## Provided records
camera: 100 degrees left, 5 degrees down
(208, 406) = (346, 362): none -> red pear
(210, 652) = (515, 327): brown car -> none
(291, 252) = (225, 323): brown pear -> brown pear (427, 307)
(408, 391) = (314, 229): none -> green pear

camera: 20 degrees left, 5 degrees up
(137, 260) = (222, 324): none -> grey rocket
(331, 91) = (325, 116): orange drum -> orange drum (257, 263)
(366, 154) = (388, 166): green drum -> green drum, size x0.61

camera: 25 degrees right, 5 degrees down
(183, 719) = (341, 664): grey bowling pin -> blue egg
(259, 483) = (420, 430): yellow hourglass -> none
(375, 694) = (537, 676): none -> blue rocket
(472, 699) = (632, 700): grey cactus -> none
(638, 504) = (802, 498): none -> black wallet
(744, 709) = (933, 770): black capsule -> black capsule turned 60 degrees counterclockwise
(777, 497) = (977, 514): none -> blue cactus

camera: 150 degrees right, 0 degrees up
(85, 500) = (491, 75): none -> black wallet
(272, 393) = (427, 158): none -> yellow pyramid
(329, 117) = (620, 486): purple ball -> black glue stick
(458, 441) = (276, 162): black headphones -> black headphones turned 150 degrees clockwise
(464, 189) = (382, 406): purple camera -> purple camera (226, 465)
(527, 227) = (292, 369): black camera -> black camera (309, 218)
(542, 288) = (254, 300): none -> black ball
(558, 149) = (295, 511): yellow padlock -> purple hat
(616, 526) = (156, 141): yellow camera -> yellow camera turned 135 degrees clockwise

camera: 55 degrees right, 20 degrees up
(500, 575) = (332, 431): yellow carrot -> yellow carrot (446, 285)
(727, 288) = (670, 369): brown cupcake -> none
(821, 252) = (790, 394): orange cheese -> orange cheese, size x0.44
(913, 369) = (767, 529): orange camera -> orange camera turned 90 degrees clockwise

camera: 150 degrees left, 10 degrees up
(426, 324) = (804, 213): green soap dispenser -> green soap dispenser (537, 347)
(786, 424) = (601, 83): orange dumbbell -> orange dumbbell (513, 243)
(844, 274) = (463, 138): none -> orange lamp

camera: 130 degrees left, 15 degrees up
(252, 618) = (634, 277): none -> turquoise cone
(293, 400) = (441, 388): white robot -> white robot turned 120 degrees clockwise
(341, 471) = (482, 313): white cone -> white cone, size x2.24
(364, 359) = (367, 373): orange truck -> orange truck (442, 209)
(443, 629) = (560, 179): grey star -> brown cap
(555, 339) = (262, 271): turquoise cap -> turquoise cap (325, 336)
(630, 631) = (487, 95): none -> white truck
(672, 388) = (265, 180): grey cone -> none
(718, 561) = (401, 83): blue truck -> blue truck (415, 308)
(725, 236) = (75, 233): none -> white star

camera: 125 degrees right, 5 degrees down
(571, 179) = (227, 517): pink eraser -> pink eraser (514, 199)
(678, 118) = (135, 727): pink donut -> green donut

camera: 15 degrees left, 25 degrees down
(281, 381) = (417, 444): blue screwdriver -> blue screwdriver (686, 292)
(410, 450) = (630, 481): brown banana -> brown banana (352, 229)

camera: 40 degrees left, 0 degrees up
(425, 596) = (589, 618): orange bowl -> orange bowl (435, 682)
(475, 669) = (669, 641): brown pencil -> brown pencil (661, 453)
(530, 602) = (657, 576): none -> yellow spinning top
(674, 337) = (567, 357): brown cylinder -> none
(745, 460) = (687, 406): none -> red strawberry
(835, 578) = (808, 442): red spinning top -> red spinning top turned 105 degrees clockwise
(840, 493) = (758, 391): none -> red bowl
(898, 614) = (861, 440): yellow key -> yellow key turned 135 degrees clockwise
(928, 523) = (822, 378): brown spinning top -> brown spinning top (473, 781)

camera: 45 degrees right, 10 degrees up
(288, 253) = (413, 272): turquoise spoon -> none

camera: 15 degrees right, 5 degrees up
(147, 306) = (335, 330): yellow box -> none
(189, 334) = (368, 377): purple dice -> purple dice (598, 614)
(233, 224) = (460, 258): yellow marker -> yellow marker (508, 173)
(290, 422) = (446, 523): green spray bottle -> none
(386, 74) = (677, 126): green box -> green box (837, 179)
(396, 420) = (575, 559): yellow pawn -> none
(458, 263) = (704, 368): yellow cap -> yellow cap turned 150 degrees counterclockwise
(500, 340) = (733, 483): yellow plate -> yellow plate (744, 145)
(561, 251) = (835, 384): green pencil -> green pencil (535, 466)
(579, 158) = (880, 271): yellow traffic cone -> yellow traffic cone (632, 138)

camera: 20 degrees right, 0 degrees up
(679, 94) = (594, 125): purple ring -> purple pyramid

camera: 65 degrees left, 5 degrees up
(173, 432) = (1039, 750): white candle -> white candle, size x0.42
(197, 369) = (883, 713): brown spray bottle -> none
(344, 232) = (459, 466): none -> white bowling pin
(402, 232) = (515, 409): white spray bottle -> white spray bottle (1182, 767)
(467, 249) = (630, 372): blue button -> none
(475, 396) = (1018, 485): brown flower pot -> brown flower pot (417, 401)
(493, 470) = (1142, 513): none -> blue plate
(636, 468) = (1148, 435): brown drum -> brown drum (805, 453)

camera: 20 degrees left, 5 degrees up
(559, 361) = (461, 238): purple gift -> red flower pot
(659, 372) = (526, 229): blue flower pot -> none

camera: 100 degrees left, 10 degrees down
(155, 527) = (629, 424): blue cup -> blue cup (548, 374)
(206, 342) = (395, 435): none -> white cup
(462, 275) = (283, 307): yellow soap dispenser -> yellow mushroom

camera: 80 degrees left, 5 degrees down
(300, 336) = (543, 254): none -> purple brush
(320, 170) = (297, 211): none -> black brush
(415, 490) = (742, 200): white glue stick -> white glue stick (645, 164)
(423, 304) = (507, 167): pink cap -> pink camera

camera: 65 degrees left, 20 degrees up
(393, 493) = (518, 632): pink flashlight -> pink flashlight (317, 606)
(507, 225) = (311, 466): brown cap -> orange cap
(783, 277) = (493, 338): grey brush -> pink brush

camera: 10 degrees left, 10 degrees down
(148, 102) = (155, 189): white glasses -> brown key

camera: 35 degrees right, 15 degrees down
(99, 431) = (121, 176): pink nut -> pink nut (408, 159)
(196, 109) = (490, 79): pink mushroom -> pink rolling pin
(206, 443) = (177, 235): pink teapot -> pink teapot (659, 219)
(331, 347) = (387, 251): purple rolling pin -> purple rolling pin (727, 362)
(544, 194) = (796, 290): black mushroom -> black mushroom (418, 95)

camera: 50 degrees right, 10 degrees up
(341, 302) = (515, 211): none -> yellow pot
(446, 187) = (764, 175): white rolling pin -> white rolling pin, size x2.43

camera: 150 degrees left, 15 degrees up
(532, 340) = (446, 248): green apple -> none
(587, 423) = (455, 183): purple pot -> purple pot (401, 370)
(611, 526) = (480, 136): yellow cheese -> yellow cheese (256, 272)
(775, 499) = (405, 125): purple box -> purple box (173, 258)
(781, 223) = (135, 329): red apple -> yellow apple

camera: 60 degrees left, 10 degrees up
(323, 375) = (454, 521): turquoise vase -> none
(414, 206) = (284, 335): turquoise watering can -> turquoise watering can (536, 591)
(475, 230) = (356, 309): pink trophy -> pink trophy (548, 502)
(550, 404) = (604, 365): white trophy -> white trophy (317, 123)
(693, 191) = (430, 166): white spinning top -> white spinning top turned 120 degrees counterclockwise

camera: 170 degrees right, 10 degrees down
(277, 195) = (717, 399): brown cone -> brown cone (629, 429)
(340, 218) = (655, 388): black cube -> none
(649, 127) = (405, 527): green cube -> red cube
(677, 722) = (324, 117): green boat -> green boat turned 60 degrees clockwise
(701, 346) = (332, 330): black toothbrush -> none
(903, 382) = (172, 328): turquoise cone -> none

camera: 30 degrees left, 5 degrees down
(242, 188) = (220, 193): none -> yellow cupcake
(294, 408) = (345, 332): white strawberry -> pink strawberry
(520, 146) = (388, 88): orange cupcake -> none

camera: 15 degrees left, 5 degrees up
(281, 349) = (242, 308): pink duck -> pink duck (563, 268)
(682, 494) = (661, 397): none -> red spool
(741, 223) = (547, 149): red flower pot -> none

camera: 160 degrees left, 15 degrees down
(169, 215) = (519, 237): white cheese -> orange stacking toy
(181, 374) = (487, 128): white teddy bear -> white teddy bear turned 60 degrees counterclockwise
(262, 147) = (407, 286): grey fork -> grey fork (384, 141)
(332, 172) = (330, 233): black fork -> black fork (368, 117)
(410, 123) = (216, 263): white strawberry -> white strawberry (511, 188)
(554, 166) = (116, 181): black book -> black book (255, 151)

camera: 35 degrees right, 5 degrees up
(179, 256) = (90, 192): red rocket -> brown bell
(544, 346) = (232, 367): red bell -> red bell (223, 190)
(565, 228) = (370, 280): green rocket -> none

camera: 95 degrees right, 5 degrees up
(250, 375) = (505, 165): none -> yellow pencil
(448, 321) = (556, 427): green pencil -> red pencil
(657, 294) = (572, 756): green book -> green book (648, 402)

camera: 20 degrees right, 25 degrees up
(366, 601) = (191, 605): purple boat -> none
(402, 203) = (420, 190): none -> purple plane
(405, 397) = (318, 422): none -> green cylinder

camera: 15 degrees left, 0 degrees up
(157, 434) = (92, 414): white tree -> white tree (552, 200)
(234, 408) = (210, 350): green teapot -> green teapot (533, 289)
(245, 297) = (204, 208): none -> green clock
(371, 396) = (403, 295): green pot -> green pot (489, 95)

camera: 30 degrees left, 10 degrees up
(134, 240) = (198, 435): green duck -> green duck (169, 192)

## Aim of the task
Find the line with "(659, 372) = (526, 229): blue" in the entries above. Retype it and each line after it, exactly, through the line with "(331, 347) = (387, 251): purple", and stop there.

## Problem solution
(659, 372) = (526, 229): blue flower pot -> none

camera: 100 degrees left, 10 degrees down
(155, 527) = (629, 424): blue cup -> blue cup (548, 374)
(206, 342) = (395, 435): none -> white cup
(462, 275) = (283, 307): yellow soap dispenser -> yellow mushroom

camera: 80 degrees left, 5 degrees down
(300, 336) = (543, 254): none -> purple brush
(320, 170) = (297, 211): none -> black brush
(415, 490) = (742, 200): white glue stick -> white glue stick (645, 164)
(423, 304) = (507, 167): pink cap -> pink camera

camera: 65 degrees left, 20 degrees up
(393, 493) = (518, 632): pink flashlight -> pink flashlight (317, 606)
(507, 225) = (311, 466): brown cap -> orange cap
(783, 277) = (493, 338): grey brush -> pink brush

camera: 10 degrees left, 10 degrees down
(148, 102) = (155, 189): white glasses -> brown key

camera: 35 degrees right, 15 degrees down
(99, 431) = (121, 176): pink nut -> pink nut (408, 159)
(196, 109) = (490, 79): pink mushroom -> pink rolling pin
(206, 443) = (177, 235): pink teapot -> pink teapot (659, 219)
(331, 347) = (387, 251): purple rolling pin -> purple rolling pin (727, 362)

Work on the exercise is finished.